↓

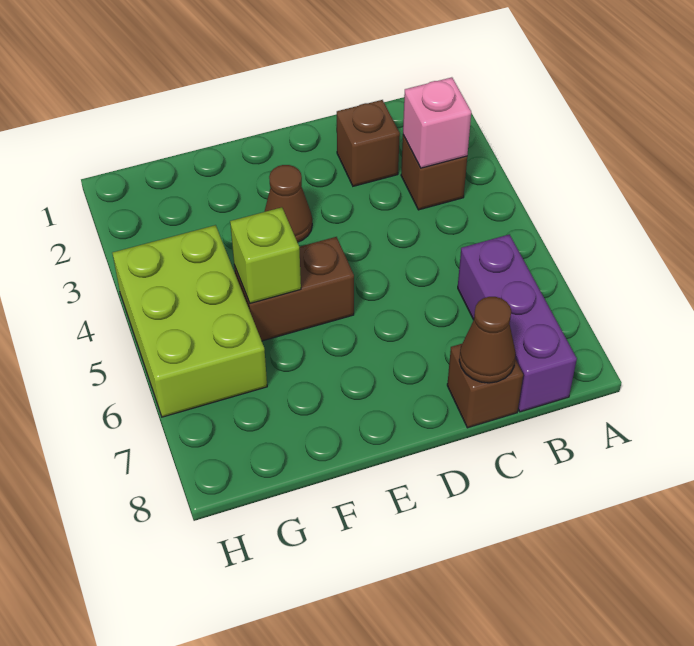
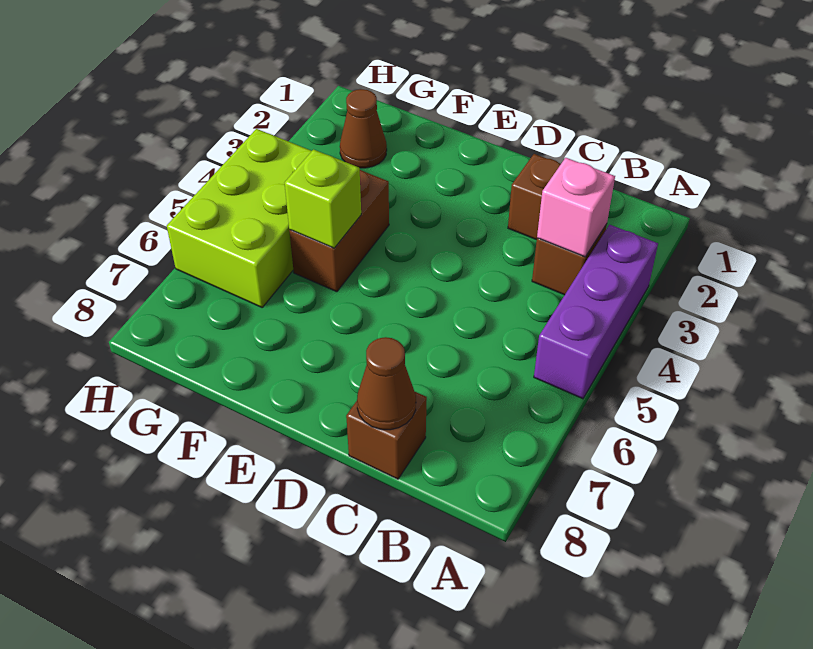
purple brick B6:B8 level 1 -> purple brick A3:A5 level 1
brown cone E3 level 1 -> brown cone G2 level 1
brown brick E5:F5 level 1 -> brown brick F4:F5 level 1

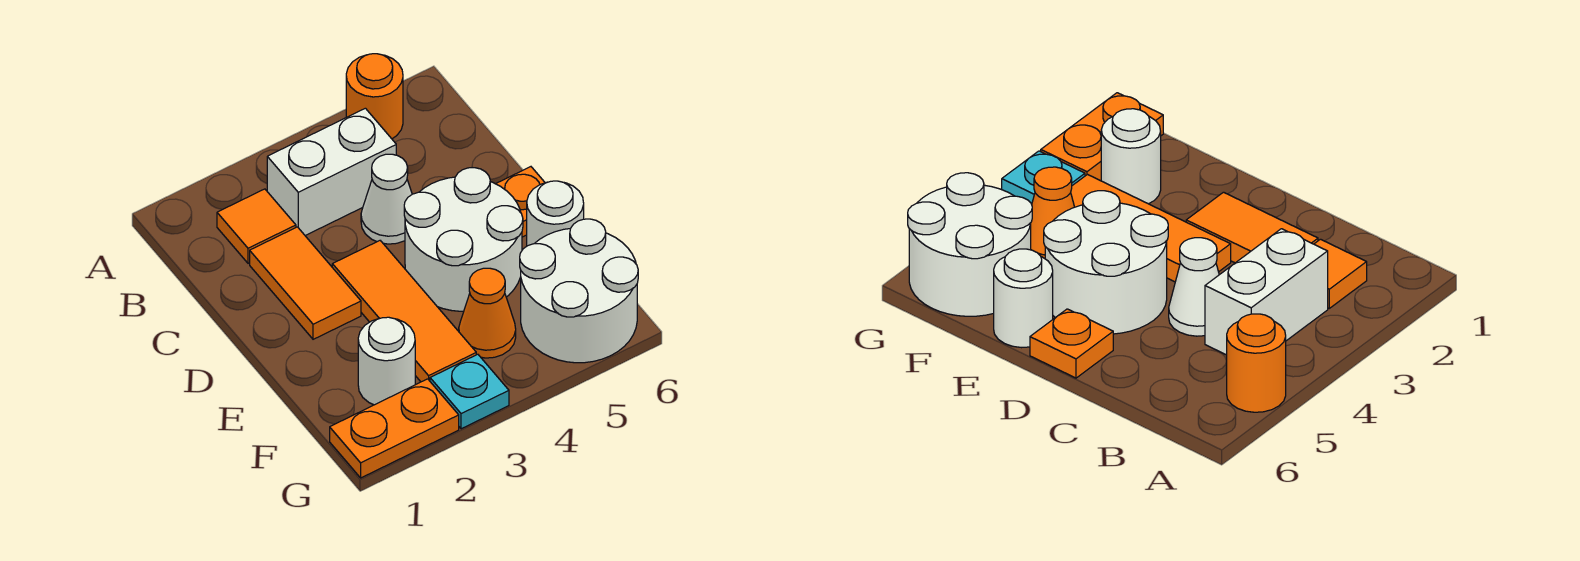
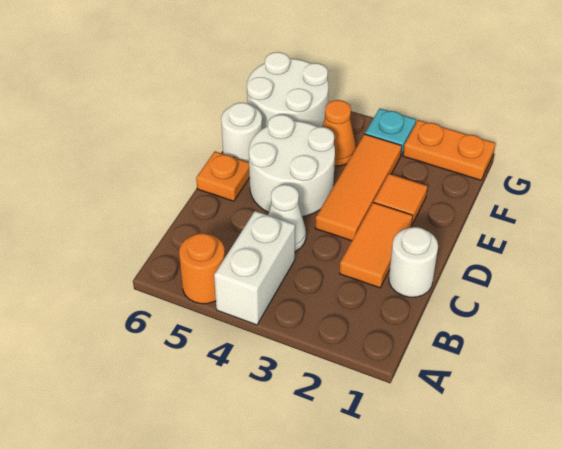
orange tile B2 level 1 -> orange tile E2 level 1
white brick B3:B4 level 1 -> white brick A4:B4 level 1
white round brick F2 level 1 -> white round brick C1 level 1

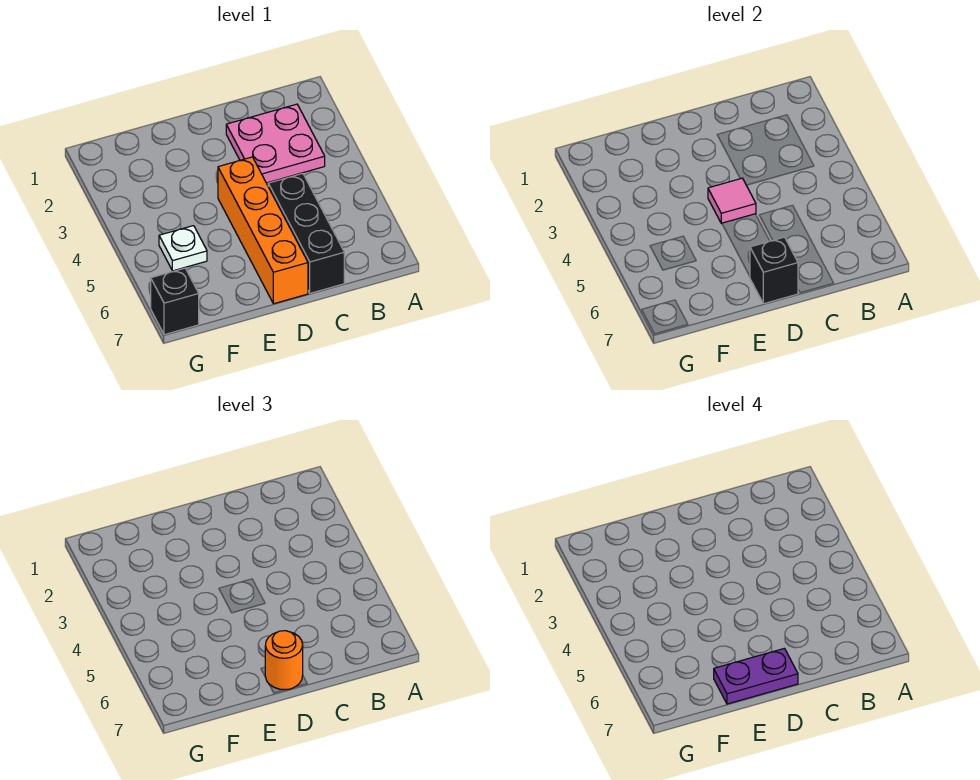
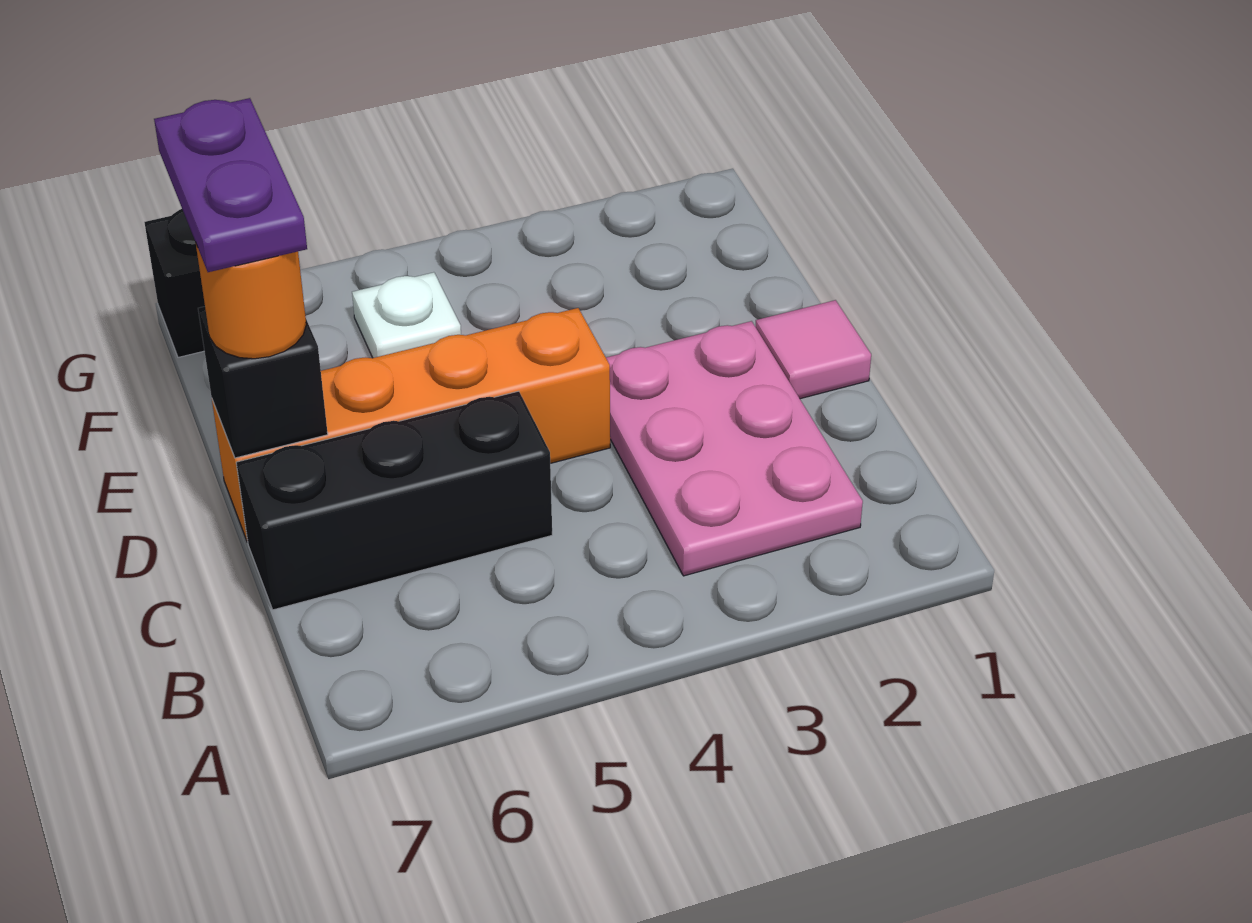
pink plate B2:C3 level 1 -> pink plate B2:D3 level 1
pink tile D4 level 2 -> pink tile D1 level 1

↑

TASK ITEM: Extract precisely the lines beginning at the line containing "orange tile B2" and ending at the last line of the entries above, exactly as written and with no pictures.

ANSWER:
orange tile B2 level 1 -> orange tile E2 level 1
white brick B3:B4 level 1 -> white brick A4:B4 level 1
white round brick F2 level 1 -> white round brick C1 level 1

pink plate B2:C3 level 1 -> pink plate B2:D3 level 1
pink tile D4 level 2 -> pink tile D1 level 1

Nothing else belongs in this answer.